Below are entries. Copy exactly the lines running from the line that holds "green car: [169,281,255,369]" to the line that holds "red shoe: [19,282,92,318]", with both ends included.
━━━━━ Data for review ━━━━━
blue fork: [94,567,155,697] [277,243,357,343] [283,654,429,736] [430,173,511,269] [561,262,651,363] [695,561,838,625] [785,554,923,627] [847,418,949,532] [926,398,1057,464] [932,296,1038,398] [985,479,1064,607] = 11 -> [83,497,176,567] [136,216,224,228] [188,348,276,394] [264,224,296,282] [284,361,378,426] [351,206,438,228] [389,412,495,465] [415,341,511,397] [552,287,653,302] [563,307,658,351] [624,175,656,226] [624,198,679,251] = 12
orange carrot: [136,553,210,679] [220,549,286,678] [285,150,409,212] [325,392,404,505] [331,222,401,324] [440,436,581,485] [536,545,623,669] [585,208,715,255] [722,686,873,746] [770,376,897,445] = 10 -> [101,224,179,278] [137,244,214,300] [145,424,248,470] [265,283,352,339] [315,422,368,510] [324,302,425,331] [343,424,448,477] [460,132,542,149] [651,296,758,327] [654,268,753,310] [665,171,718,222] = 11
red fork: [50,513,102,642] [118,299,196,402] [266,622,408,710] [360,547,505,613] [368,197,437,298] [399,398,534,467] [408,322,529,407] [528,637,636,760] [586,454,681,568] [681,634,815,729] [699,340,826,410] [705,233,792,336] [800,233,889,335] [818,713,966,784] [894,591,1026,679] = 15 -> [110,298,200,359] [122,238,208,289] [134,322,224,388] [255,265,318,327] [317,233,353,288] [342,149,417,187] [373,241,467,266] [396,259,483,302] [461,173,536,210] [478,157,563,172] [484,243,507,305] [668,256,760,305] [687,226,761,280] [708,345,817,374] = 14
━━━━━
━━━━━ Data for review ━━━━━
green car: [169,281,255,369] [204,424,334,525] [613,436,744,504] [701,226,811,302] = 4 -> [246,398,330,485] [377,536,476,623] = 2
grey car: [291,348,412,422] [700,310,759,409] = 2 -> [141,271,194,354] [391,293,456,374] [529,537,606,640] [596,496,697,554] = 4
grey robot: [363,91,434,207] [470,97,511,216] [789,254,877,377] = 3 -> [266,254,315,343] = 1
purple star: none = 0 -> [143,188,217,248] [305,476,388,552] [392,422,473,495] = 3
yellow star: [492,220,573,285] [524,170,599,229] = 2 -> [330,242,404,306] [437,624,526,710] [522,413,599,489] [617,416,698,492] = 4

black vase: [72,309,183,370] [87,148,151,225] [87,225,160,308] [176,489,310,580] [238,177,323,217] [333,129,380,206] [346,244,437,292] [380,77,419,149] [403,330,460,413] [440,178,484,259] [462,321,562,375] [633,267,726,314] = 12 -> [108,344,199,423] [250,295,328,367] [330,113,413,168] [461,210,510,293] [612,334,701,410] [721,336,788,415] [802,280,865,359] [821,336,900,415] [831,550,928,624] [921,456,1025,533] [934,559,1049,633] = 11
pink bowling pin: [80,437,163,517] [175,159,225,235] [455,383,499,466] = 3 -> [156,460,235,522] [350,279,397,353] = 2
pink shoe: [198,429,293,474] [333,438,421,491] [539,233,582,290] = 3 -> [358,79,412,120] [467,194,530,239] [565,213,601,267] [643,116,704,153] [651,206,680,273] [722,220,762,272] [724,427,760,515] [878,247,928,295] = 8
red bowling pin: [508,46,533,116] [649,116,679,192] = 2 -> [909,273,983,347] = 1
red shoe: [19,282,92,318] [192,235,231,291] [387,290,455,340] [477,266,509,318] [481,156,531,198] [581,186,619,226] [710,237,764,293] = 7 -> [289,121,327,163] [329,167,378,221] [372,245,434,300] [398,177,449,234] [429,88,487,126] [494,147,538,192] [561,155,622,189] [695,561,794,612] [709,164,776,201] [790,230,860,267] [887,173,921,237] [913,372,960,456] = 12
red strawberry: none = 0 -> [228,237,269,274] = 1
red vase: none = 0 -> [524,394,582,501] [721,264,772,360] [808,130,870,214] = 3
━━━━━
━━━━━ Data for review ━━━━━
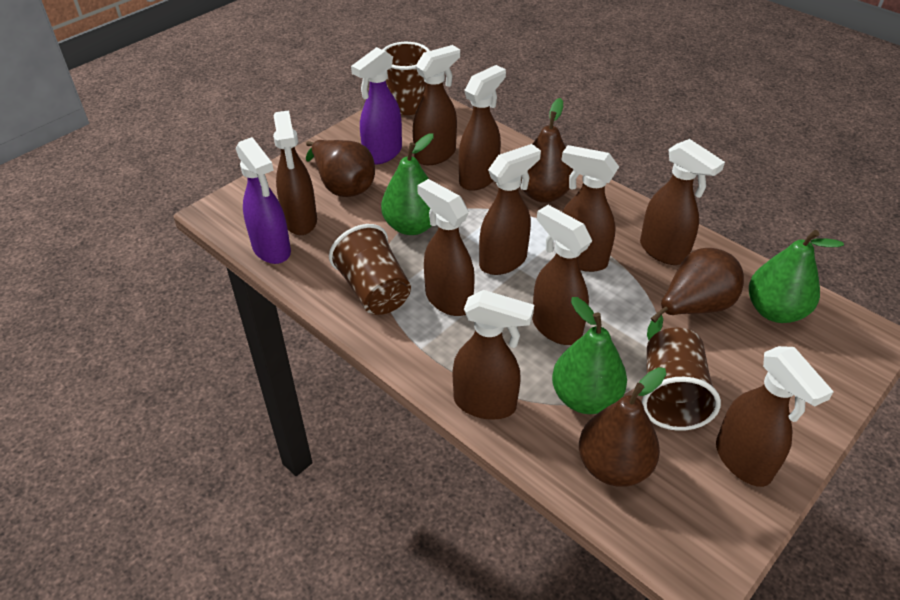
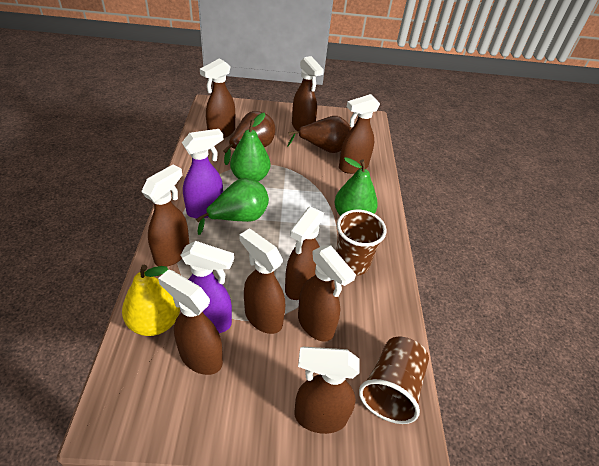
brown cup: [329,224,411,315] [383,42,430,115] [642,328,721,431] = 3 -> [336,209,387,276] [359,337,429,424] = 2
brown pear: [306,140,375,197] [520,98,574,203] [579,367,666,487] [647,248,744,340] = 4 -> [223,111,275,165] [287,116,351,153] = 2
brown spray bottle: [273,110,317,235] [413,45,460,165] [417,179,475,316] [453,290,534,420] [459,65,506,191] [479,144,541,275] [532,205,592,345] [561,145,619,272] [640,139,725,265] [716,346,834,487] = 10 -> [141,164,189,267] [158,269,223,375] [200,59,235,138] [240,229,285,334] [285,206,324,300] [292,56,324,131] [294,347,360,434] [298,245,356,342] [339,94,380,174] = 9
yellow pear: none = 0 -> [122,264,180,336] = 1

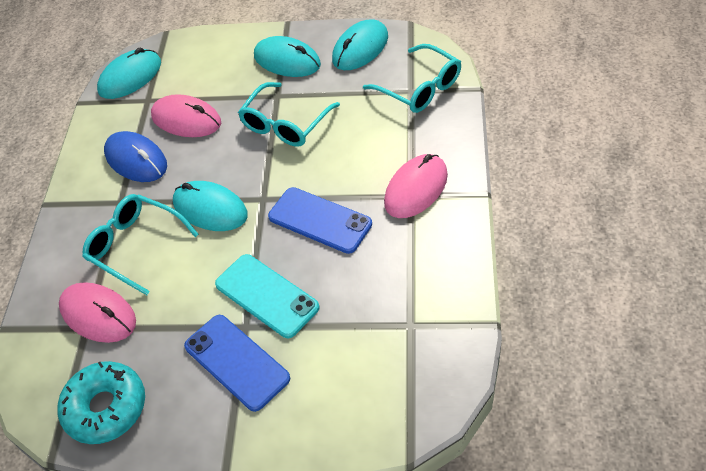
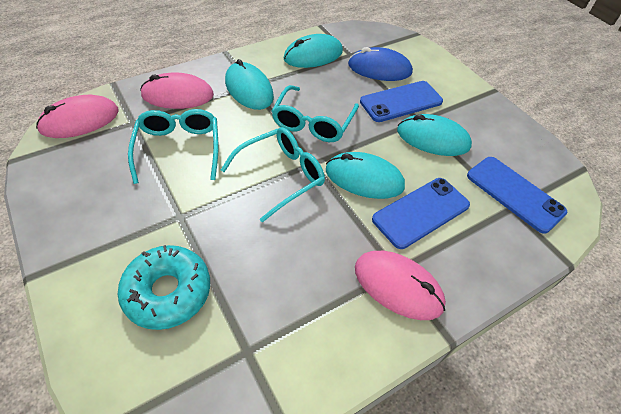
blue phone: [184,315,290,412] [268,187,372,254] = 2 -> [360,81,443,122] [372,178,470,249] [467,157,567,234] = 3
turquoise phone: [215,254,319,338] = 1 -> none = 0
━━━━━
(Exercise output):
green car: [169,281,255,369] [204,424,334,525] [613,436,744,504] [701,226,811,302] = 4 -> [246,398,330,485] [377,536,476,623] = 2
grey car: [291,348,412,422] [700,310,759,409] = 2 -> [141,271,194,354] [391,293,456,374] [529,537,606,640] [596,496,697,554] = 4
grey robot: [363,91,434,207] [470,97,511,216] [789,254,877,377] = 3 -> [266,254,315,343] = 1
purple star: none = 0 -> [143,188,217,248] [305,476,388,552] [392,422,473,495] = 3
yellow star: [492,220,573,285] [524,170,599,229] = 2 -> [330,242,404,306] [437,624,526,710] [522,413,599,489] [617,416,698,492] = 4

black vase: [72,309,183,370] [87,148,151,225] [87,225,160,308] [176,489,310,580] [238,177,323,217] [333,129,380,206] [346,244,437,292] [380,77,419,149] [403,330,460,413] [440,178,484,259] [462,321,562,375] [633,267,726,314] = 12 -> [108,344,199,423] [250,295,328,367] [330,113,413,168] [461,210,510,293] [612,334,701,410] [721,336,788,415] [802,280,865,359] [821,336,900,415] [831,550,928,624] [921,456,1025,533] [934,559,1049,633] = 11
pink bowling pin: [80,437,163,517] [175,159,225,235] [455,383,499,466] = 3 -> [156,460,235,522] [350,279,397,353] = 2
pink shoe: [198,429,293,474] [333,438,421,491] [539,233,582,290] = 3 -> [358,79,412,120] [467,194,530,239] [565,213,601,267] [643,116,704,153] [651,206,680,273] [722,220,762,272] [724,427,760,515] [878,247,928,295] = 8
red bowling pin: [508,46,533,116] [649,116,679,192] = 2 -> [909,273,983,347] = 1
red shoe: [19,282,92,318] [192,235,231,291] [387,290,455,340] [477,266,509,318] [481,156,531,198] [581,186,619,226] [710,237,764,293] = 7 -> [289,121,327,163] [329,167,378,221] [372,245,434,300] [398,177,449,234] [429,88,487,126] [494,147,538,192] [561,155,622,189] [695,561,794,612] [709,164,776,201] [790,230,860,267] [887,173,921,237] [913,372,960,456] = 12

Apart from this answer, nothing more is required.